• Data section:
****************
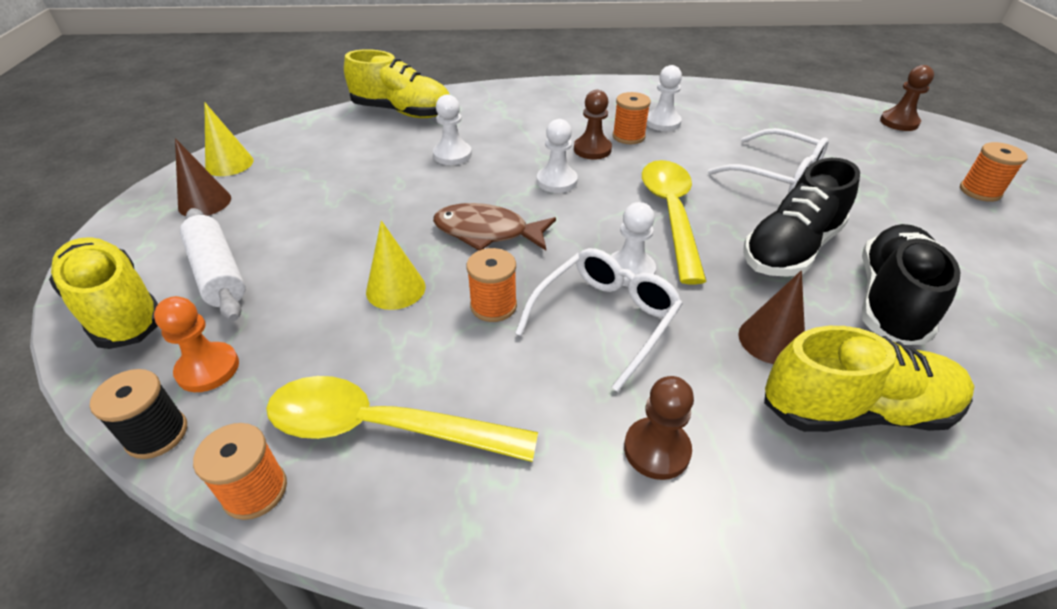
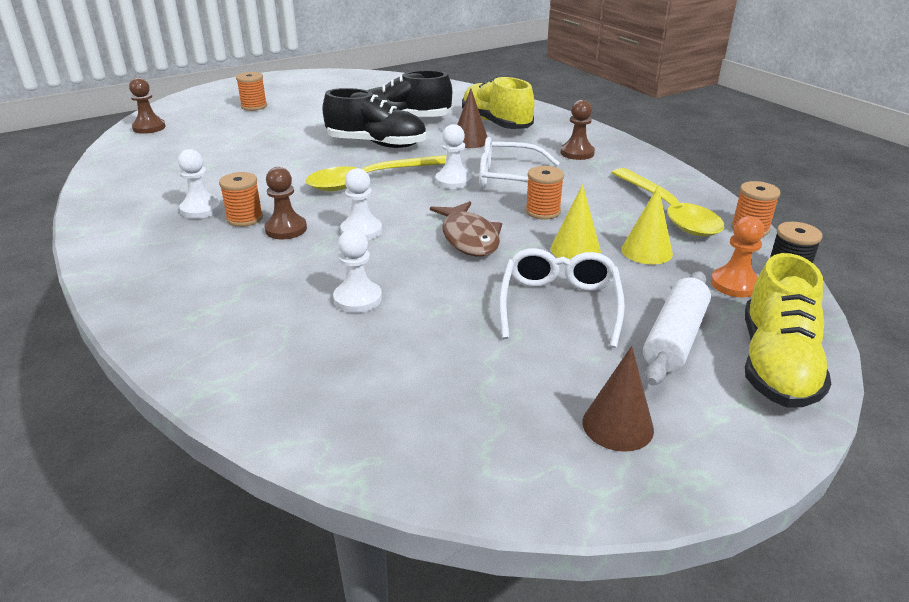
camera: 120 degrees left, 10 degrees down
(229, 164) = (533, 468): yellow cone -> yellow cone (646, 251)
(402, 112) = (268, 383): yellow shoe -> none
(775, 174) = (275, 156): white glasses -> white glasses (559, 306)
****************
• Description of the task: Only the lines from the one containing "(402, 112) = (268, 383): yellow shoe -> none" through the last line of the material belong in your answer; output them exactly.

• Answer space:
(402, 112) = (268, 383): yellow shoe -> none
(775, 174) = (275, 156): white glasses -> white glasses (559, 306)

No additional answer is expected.